> _Your instructions_:
Transcribe word for word the section of the records below that opens with the line containing "R9: 1k (N003, N016) -> 2k (N003, N016)" and closes with the line containing "C13: 10uF (plus"; drop every picture.

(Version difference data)
• • • •

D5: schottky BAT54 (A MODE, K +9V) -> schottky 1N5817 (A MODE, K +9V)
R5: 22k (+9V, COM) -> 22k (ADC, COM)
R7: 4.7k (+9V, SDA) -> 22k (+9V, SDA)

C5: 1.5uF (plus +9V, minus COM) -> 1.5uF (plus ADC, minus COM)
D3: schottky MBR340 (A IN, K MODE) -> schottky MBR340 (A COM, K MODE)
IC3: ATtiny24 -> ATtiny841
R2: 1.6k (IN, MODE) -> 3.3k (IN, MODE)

• • • •

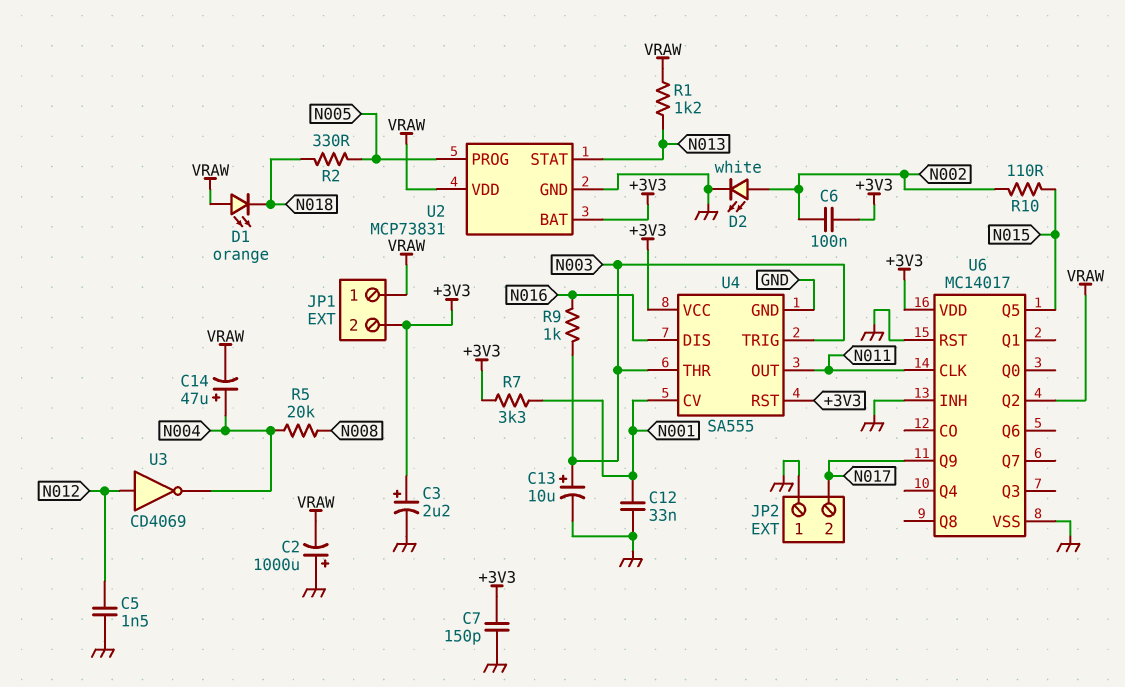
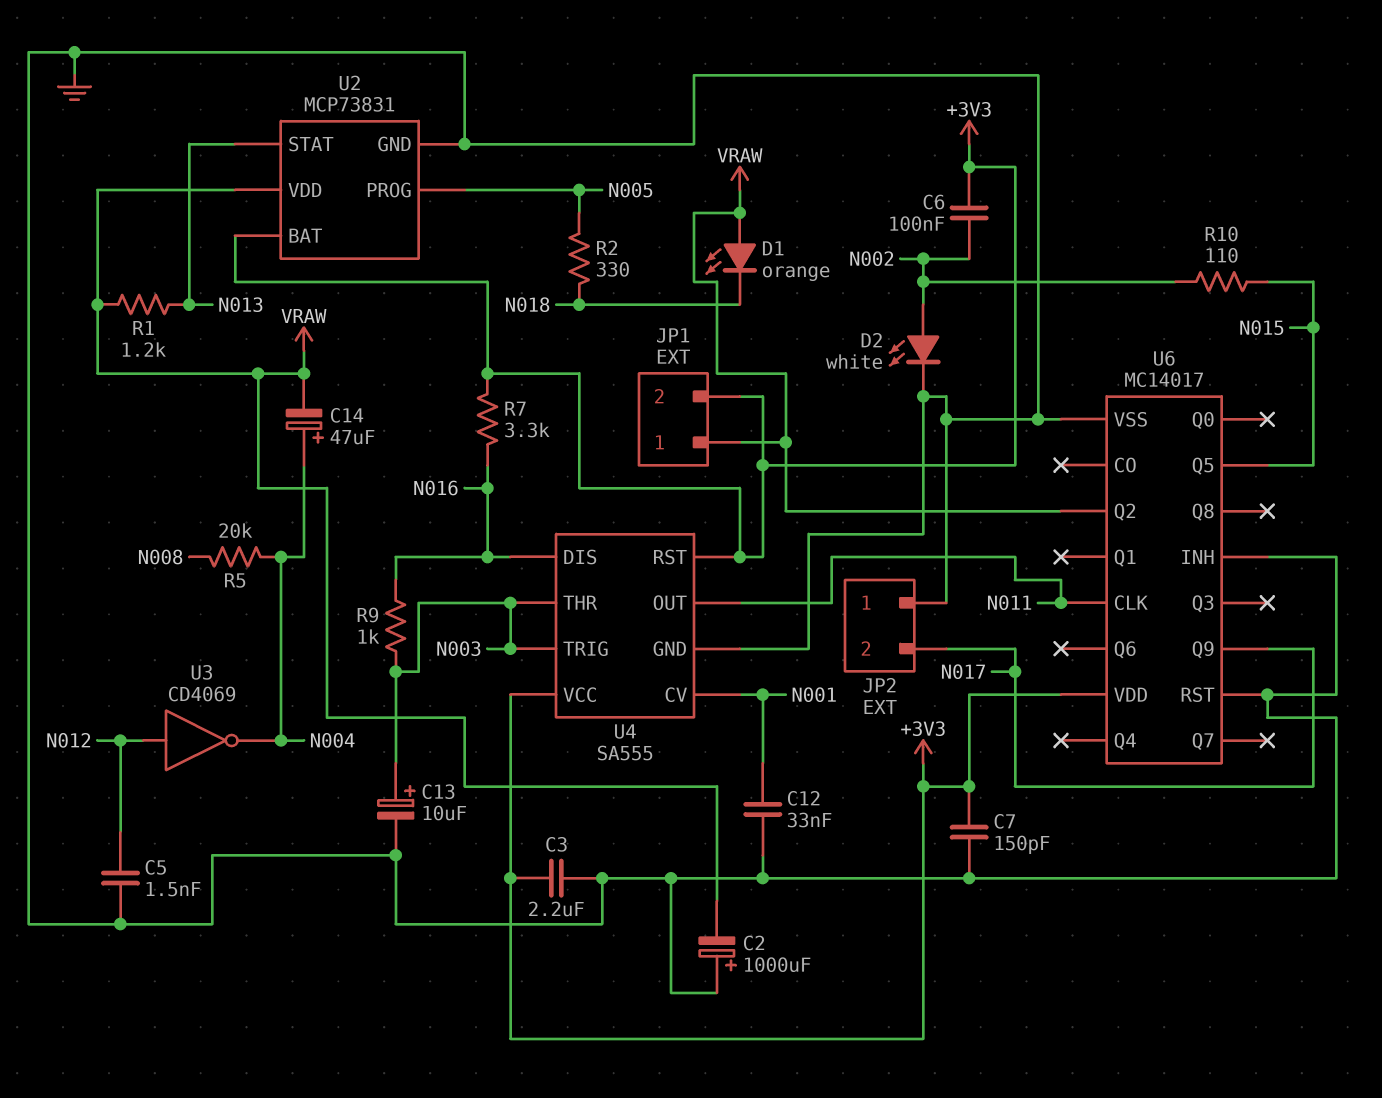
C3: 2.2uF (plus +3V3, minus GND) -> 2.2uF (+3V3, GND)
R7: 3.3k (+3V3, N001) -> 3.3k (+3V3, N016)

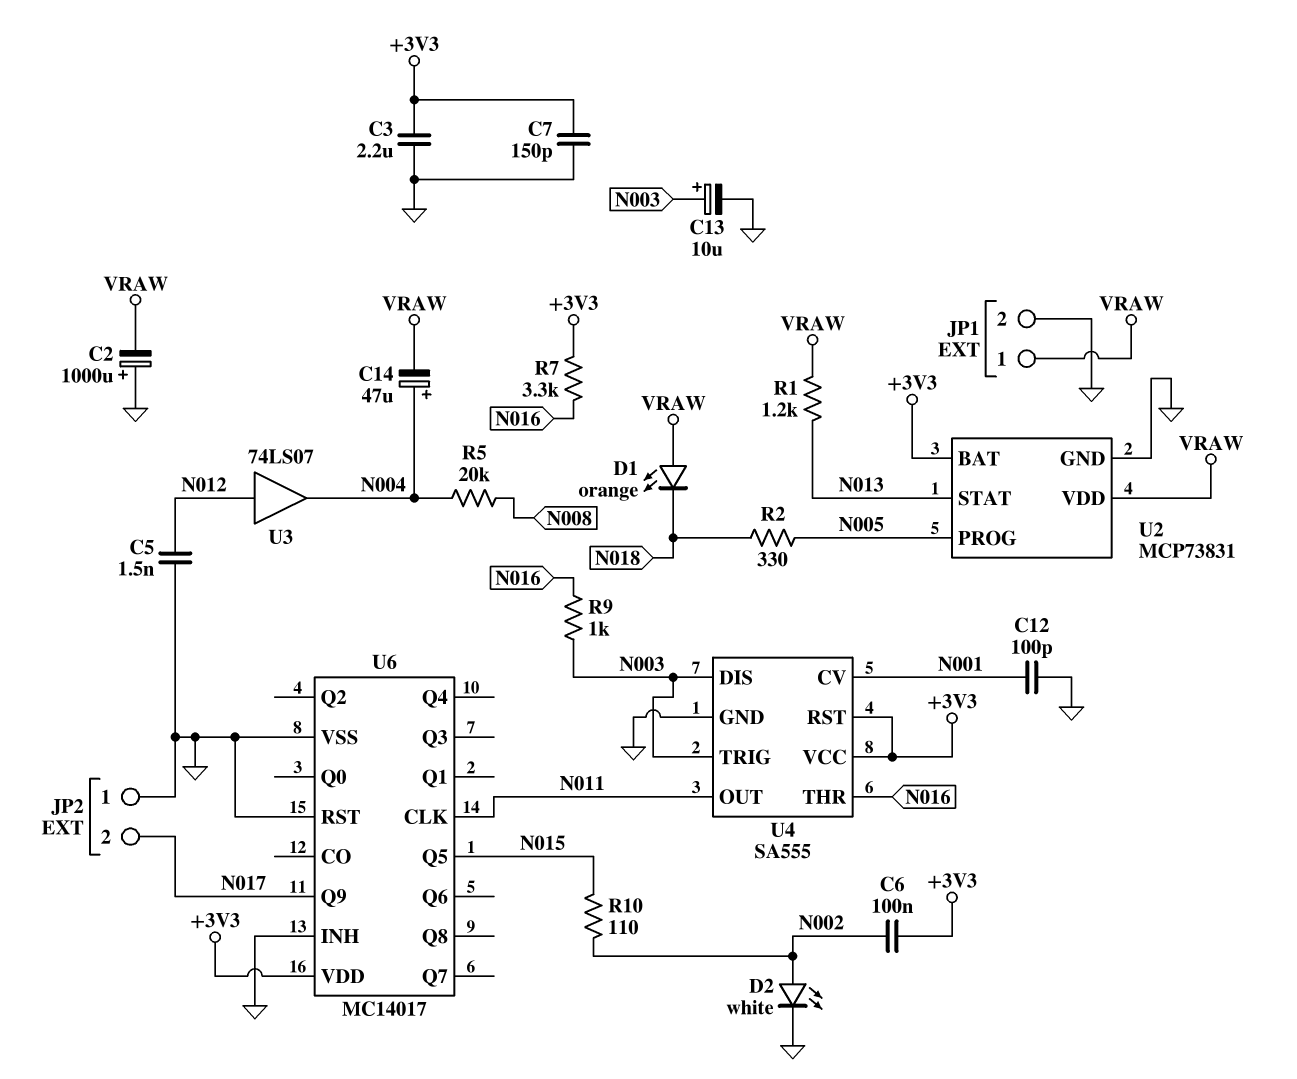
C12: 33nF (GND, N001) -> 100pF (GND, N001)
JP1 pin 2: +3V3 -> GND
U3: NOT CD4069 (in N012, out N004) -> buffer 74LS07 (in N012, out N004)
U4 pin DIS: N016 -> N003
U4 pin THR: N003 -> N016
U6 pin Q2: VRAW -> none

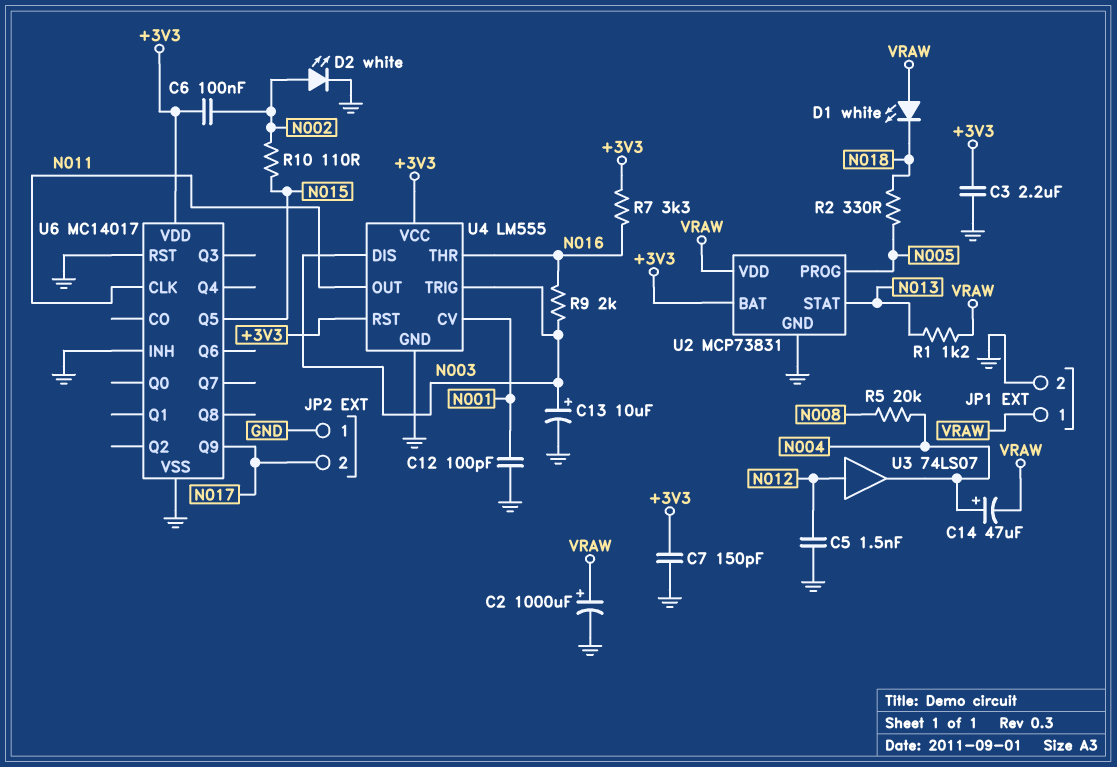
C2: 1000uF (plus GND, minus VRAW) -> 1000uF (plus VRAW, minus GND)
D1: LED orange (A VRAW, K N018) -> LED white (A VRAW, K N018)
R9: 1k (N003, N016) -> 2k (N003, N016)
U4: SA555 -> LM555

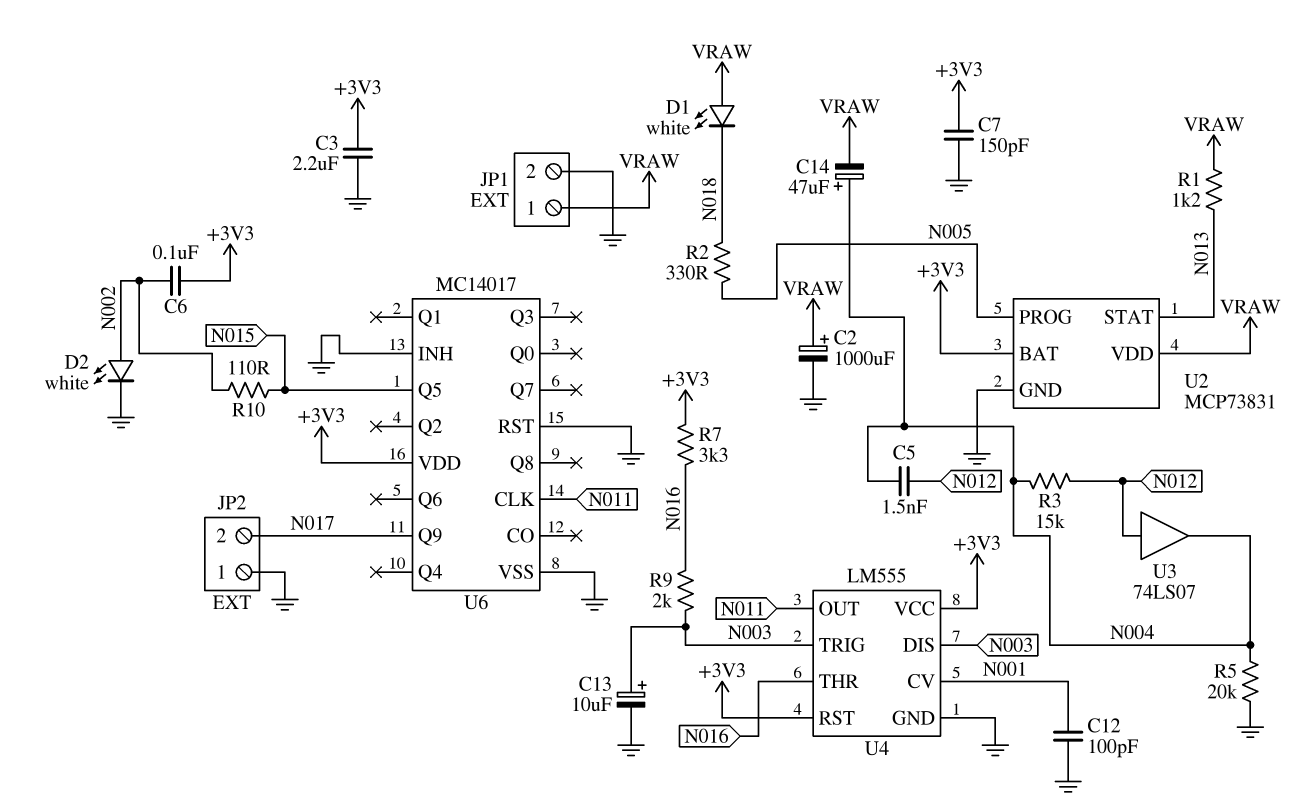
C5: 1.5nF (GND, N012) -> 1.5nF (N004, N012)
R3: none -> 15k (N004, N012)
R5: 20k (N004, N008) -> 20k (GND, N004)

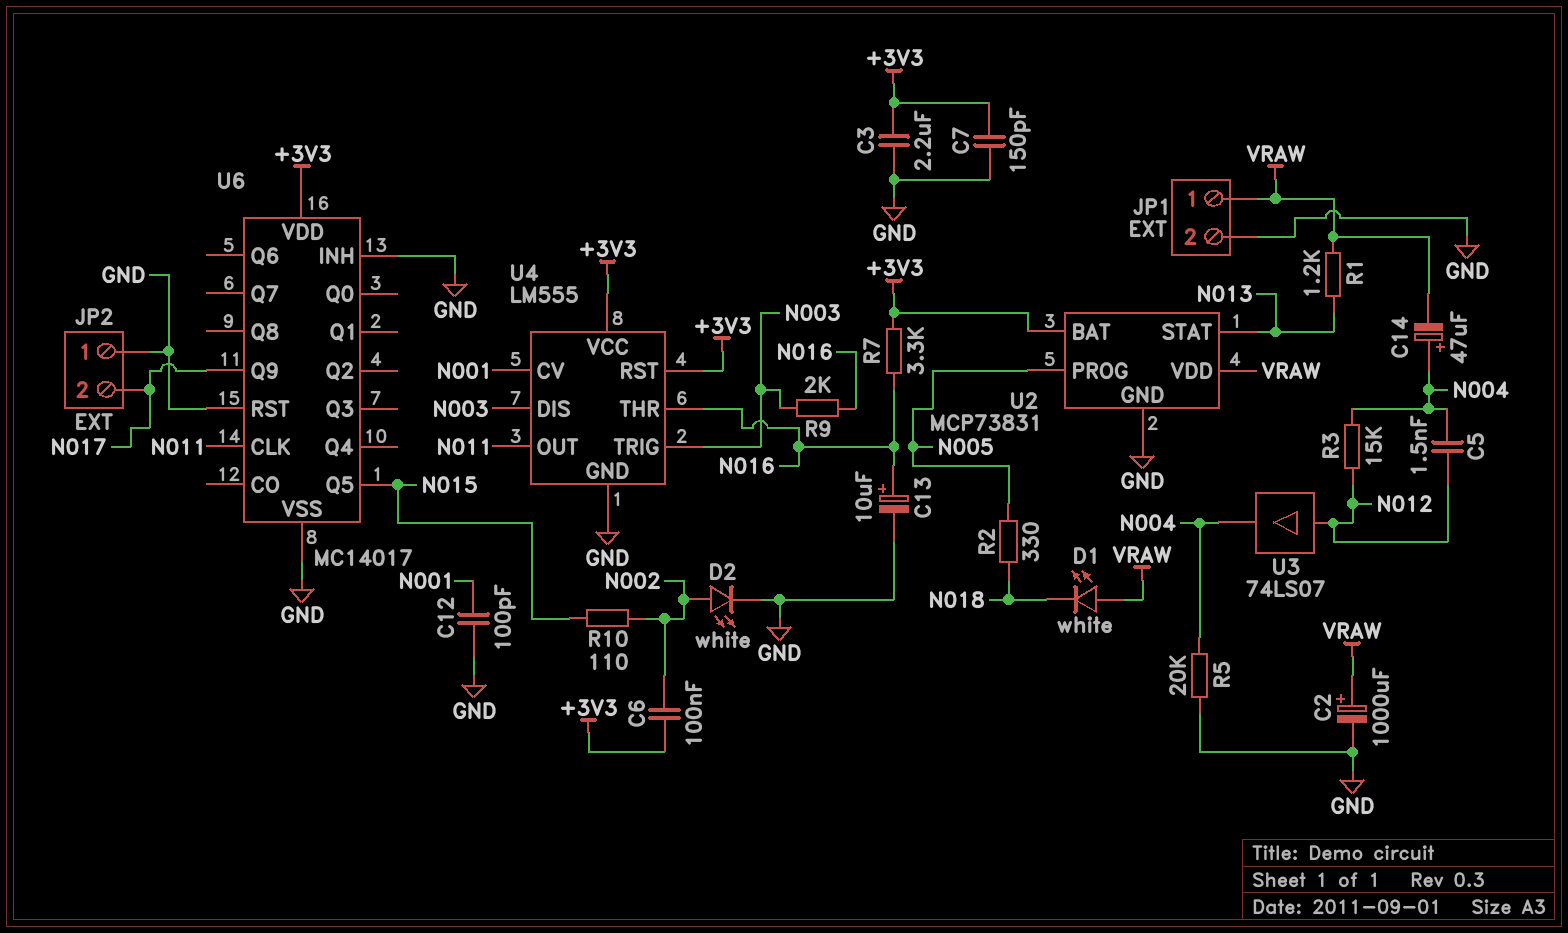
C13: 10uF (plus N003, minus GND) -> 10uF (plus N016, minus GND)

• • • •

> _Your solution_:
R9: 1k (N003, N016) -> 2k (N003, N016)
U4: SA555 -> LM555

C5: 1.5nF (GND, N012) -> 1.5nF (N004, N012)
R3: none -> 15k (N004, N012)
R5: 20k (N004, N008) -> 20k (GND, N004)

C13: 10uF (plus N003, minus GND) -> 10uF (plus N016, minus GND)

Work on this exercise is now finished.